Directions
Type the data below again exactly. Omit all pictures.

== Records for the task ==

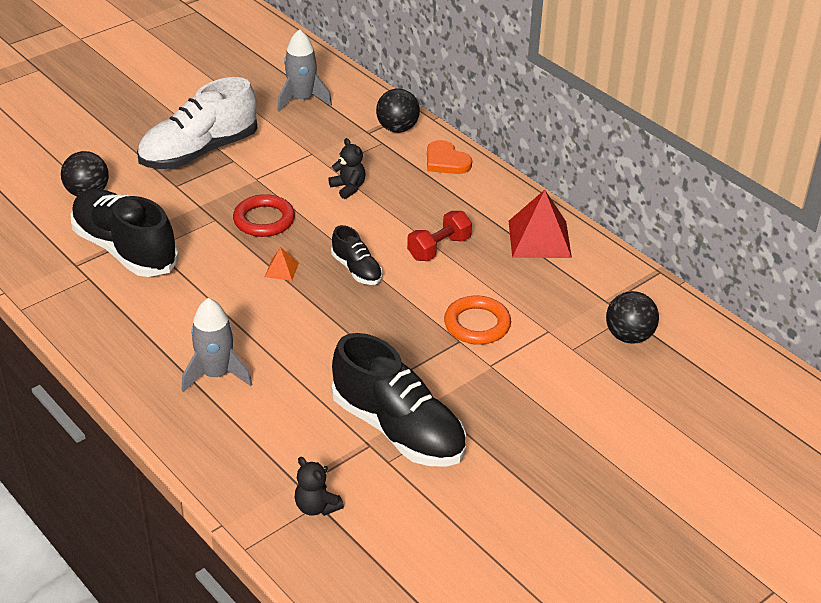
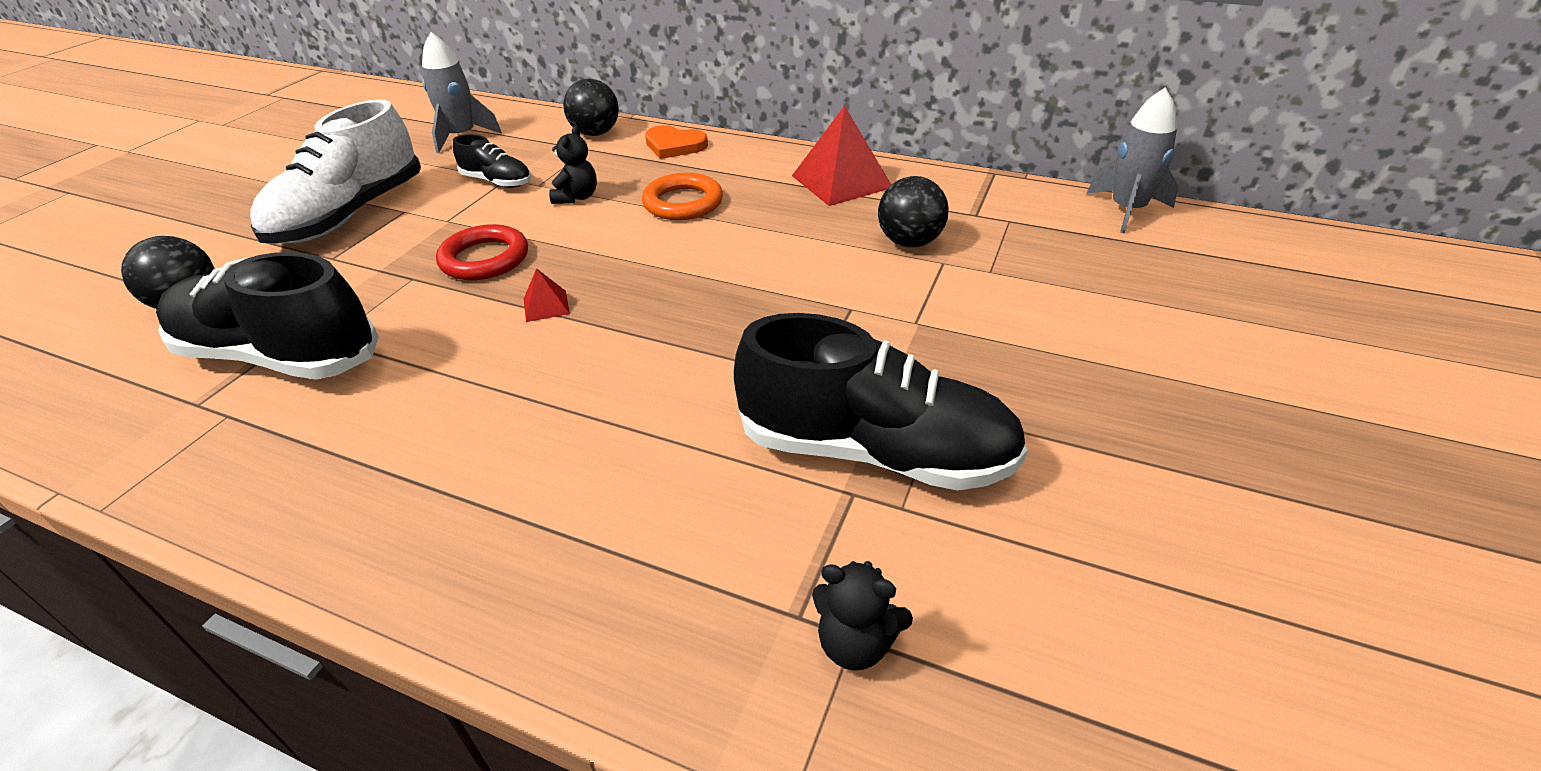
camera: 25 degrees left, 0 degrees up
(216, 374) = (528, 483): grey rocket -> grey rocket (1127, 210)
(281, 270) = (546, 306): orange pyramid -> red pyramid
(348, 188) = (577, 197): black teddy bear -> black teddy bear turned 75 degrees clockwise
(357, 270) = (651, 274): black shoe -> black shoe (497, 182)
(439, 248) = (736, 222): red dumbbell -> none
(477, 324) = (855, 283): orange ring -> orange ring (683, 203)
(629, 336) = (1034, 238): black ball -> black ball (909, 242)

===

Solution for this problem
camera: 25 degrees left, 0 degrees up
(216, 374) = (528, 483): grey rocket -> grey rocket (1127, 210)
(281, 270) = (546, 306): orange pyramid -> red pyramid
(348, 188) = (577, 197): black teddy bear -> black teddy bear turned 75 degrees clockwise
(357, 270) = (651, 274): black shoe -> black shoe (497, 182)
(439, 248) = (736, 222): red dumbbell -> none
(477, 324) = (855, 283): orange ring -> orange ring (683, 203)
(629, 336) = (1034, 238): black ball -> black ball (909, 242)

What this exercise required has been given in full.